* **EXERCISE DESCRIPTION**
Output only the stretch of the listing that starts at the line containing "PIXELS pin DIN: D6 -> none" and ends at the line containing "SD pin CS: D4 -> D7", reproduced exactly with both ends.

* **SUPPLIED MATERIAL**
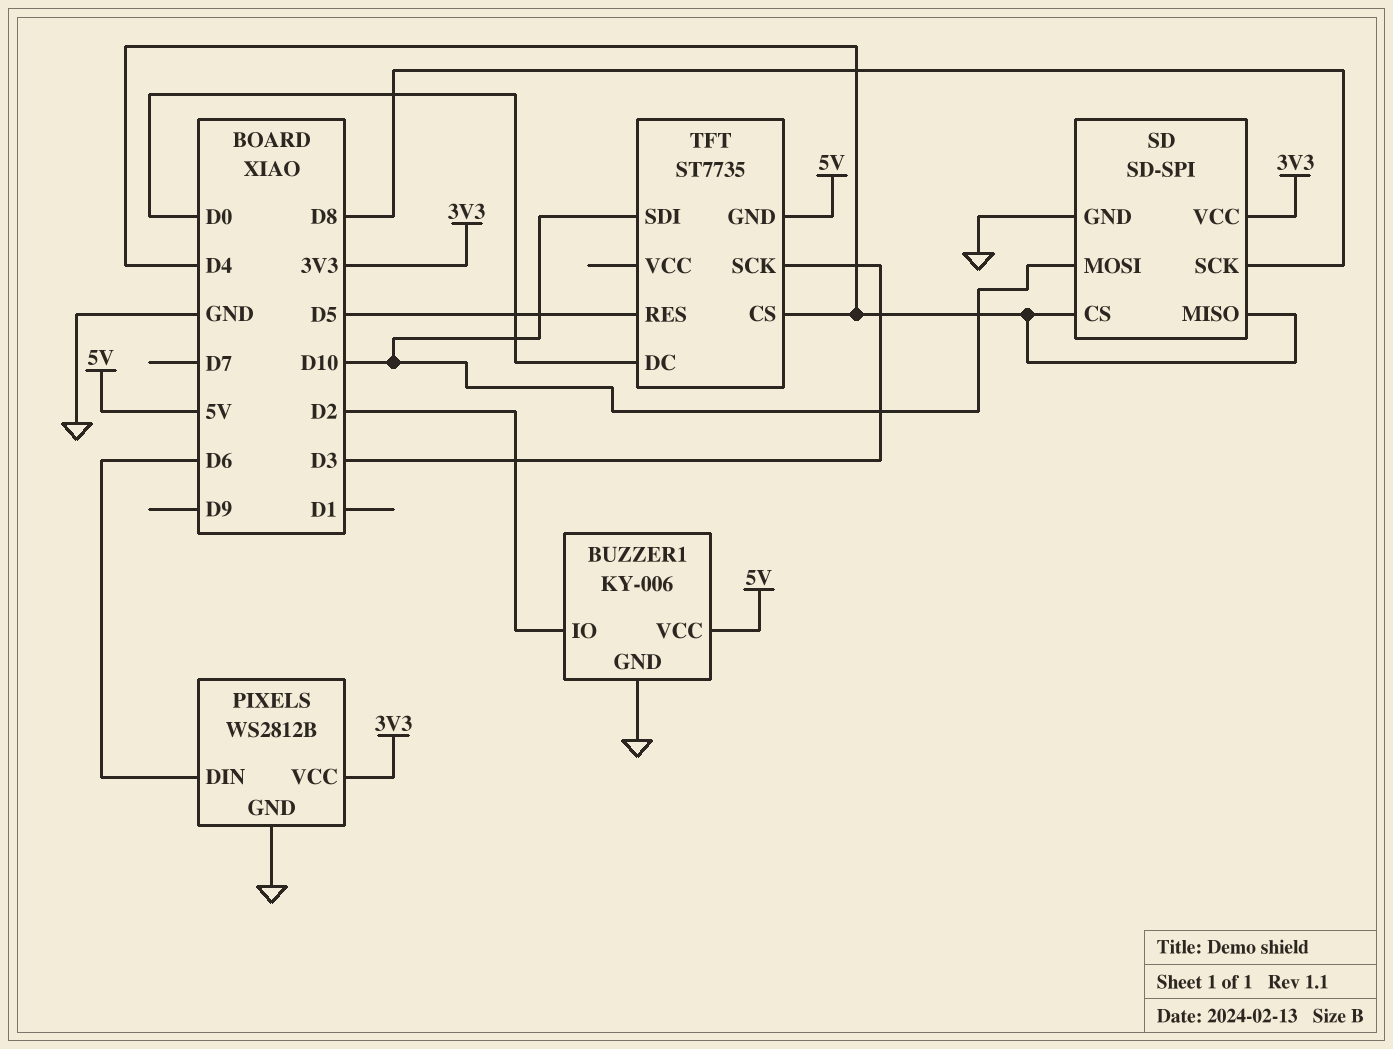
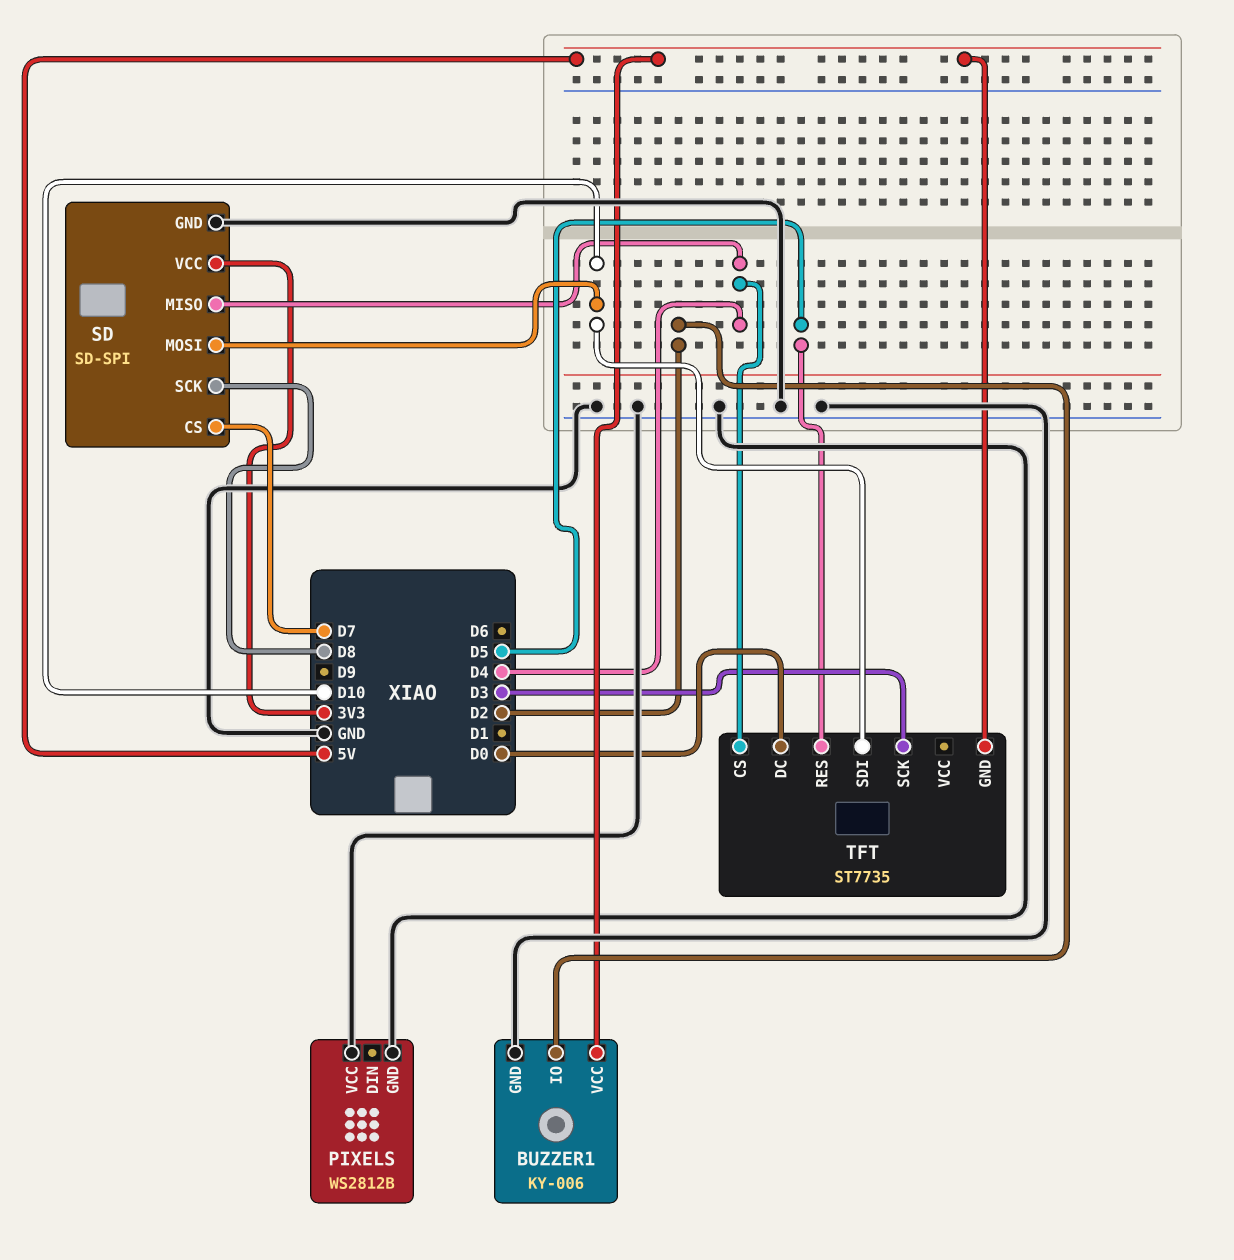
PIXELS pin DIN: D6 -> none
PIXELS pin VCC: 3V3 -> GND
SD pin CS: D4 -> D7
* * *
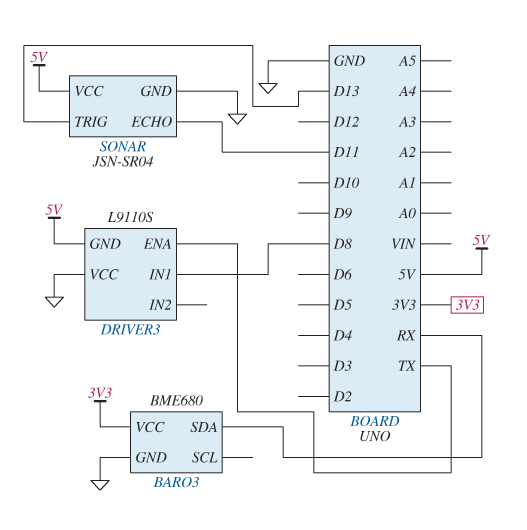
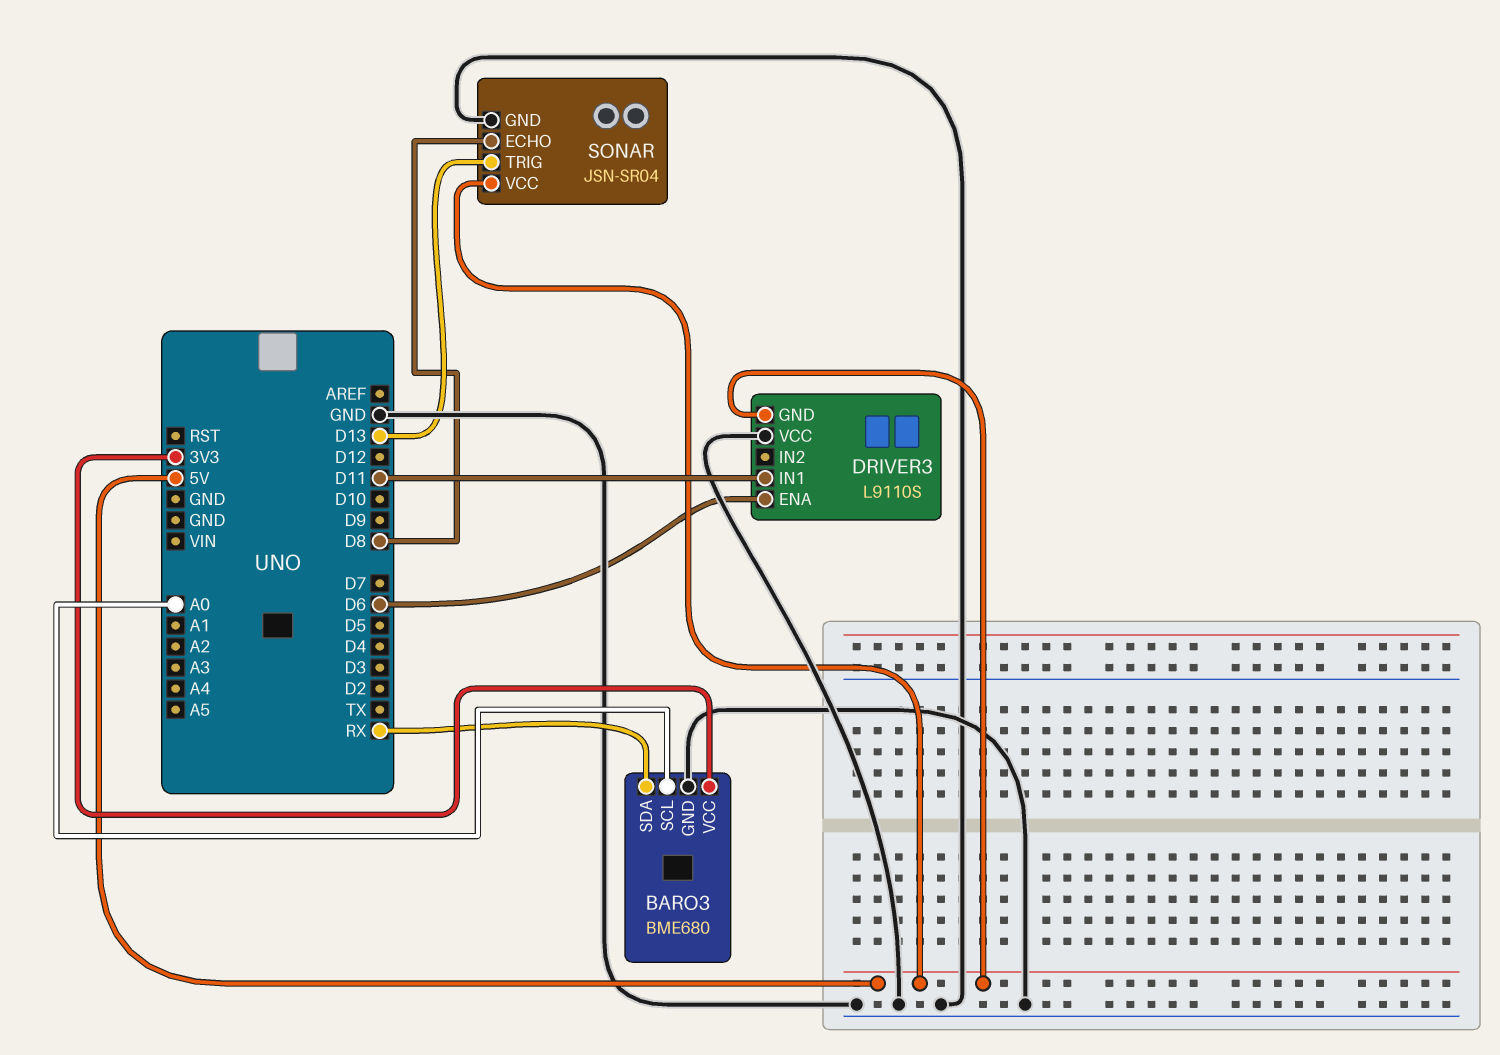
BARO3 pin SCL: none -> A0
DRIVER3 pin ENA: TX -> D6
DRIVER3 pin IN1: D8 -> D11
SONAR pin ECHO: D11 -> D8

* **OUTPUT BELOW**
PIXELS pin DIN: D6 -> none
PIXELS pin VCC: 3V3 -> GND
SD pin CS: D4 -> D7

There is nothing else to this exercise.